Task requirements: All records are to be printed again exactly as they appear.

Dataset excerpts:
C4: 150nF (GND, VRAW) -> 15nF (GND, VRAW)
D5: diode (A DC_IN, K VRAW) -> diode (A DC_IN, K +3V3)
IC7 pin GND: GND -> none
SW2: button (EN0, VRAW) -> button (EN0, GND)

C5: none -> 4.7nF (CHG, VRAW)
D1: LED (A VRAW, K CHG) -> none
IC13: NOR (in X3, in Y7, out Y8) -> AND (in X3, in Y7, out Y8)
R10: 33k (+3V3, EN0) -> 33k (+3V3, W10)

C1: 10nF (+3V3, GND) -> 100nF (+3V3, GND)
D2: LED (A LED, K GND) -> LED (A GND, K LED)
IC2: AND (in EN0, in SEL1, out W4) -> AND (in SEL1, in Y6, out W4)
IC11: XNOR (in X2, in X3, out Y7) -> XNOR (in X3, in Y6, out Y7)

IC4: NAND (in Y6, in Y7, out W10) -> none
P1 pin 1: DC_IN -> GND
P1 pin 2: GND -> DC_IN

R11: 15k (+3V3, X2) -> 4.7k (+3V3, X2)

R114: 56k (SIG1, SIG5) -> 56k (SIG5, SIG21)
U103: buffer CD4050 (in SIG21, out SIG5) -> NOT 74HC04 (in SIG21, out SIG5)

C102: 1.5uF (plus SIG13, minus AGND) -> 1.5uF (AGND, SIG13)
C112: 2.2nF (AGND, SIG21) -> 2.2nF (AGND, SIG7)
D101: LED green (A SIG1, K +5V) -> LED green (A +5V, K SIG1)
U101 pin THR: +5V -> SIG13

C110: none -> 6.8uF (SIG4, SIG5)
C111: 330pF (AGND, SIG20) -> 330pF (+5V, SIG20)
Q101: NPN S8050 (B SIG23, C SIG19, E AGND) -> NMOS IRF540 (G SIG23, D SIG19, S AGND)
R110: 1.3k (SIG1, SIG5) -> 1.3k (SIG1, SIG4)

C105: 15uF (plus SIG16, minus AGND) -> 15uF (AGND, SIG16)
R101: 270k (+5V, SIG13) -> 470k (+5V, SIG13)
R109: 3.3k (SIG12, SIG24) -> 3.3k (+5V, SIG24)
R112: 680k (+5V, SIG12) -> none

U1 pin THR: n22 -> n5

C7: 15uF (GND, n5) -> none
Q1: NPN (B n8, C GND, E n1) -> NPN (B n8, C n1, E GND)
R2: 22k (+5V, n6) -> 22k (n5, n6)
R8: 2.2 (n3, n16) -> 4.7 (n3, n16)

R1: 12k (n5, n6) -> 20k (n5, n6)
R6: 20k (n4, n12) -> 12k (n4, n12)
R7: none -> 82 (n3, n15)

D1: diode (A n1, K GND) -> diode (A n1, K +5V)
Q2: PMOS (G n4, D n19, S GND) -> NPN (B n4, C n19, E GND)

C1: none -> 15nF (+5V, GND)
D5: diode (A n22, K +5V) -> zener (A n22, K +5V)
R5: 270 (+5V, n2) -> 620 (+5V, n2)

Exercise result:
C4: 150nF (GND, VRAW) -> 15nF (GND, VRAW)
D5: diode (A DC_IN, K VRAW) -> diode (A DC_IN, K +3V3)
IC7 pin GND: GND -> none
SW2: button (EN0, VRAW) -> button (EN0, GND)

C5: none -> 4.7nF (CHG, VRAW)
D1: LED (A VRAW, K CHG) -> none
IC13: NOR (in X3, in Y7, out Y8) -> AND (in X3, in Y7, out Y8)
R10: 33k (+3V3, EN0) -> 33k (+3V3, W10)

C1: 10nF (+3V3, GND) -> 100nF (+3V3, GND)
D2: LED (A LED, K GND) -> LED (A GND, K LED)
IC2: AND (in EN0, in SEL1, out W4) -> AND (in SEL1, in Y6, out W4)
IC11: XNOR (in X2, in X3, out Y7) -> XNOR (in X3, in Y6, out Y7)

IC4: NAND (in Y6, in Y7, out W10) -> none
P1 pin 1: DC_IN -> GND
P1 pin 2: GND -> DC_IN

R11: 15k (+3V3, X2) -> 4.7k (+3V3, X2)

R114: 56k (SIG1, SIG5) -> 56k (SIG5, SIG21)
U103: buffer CD4050 (in SIG21, out SIG5) -> NOT 74HC04 (in SIG21, out SIG5)

C102: 1.5uF (plus SIG13, minus AGND) -> 1.5uF (AGND, SIG13)
C112: 2.2nF (AGND, SIG21) -> 2.2nF (AGND, SIG7)
D101: LED green (A SIG1, K +5V) -> LED green (A +5V, K SIG1)
U101 pin THR: +5V -> SIG13

C110: none -> 6.8uF (SIG4, SIG5)
C111: 330pF (AGND, SIG20) -> 330pF (+5V, SIG20)
Q101: NPN S8050 (B SIG23, C SIG19, E AGND) -> NMOS IRF540 (G SIG23, D SIG19, S AGND)
R110: 1.3k (SIG1, SIG5) -> 1.3k (SIG1, SIG4)

C105: 15uF (plus SIG16, minus AGND) -> 15uF (AGND, SIG16)
R101: 270k (+5V, SIG13) -> 470k (+5V, SIG13)
R109: 3.3k (SIG12, SIG24) -> 3.3k (+5V, SIG24)
R112: 680k (+5V, SIG12) -> none

U1 pin THR: n22 -> n5

C7: 15uF (GND, n5) -> none
Q1: NPN (B n8, C GND, E n1) -> NPN (B n8, C n1, E GND)
R2: 22k (+5V, n6) -> 22k (n5, n6)
R8: 2.2 (n3, n16) -> 4.7 (n3, n16)

R1: 12k (n5, n6) -> 20k (n5, n6)
R6: 20k (n4, n12) -> 12k (n4, n12)
R7: none -> 82 (n3, n15)

D1: diode (A n1, K GND) -> diode (A n1, K +5V)
Q2: PMOS (G n4, D n19, S GND) -> NPN (B n4, C n19, E GND)

C1: none -> 15nF (+5V, GND)
D5: diode (A n22, K +5V) -> zener (A n22, K +5V)
R5: 270 (+5V, n2) -> 620 (+5V, n2)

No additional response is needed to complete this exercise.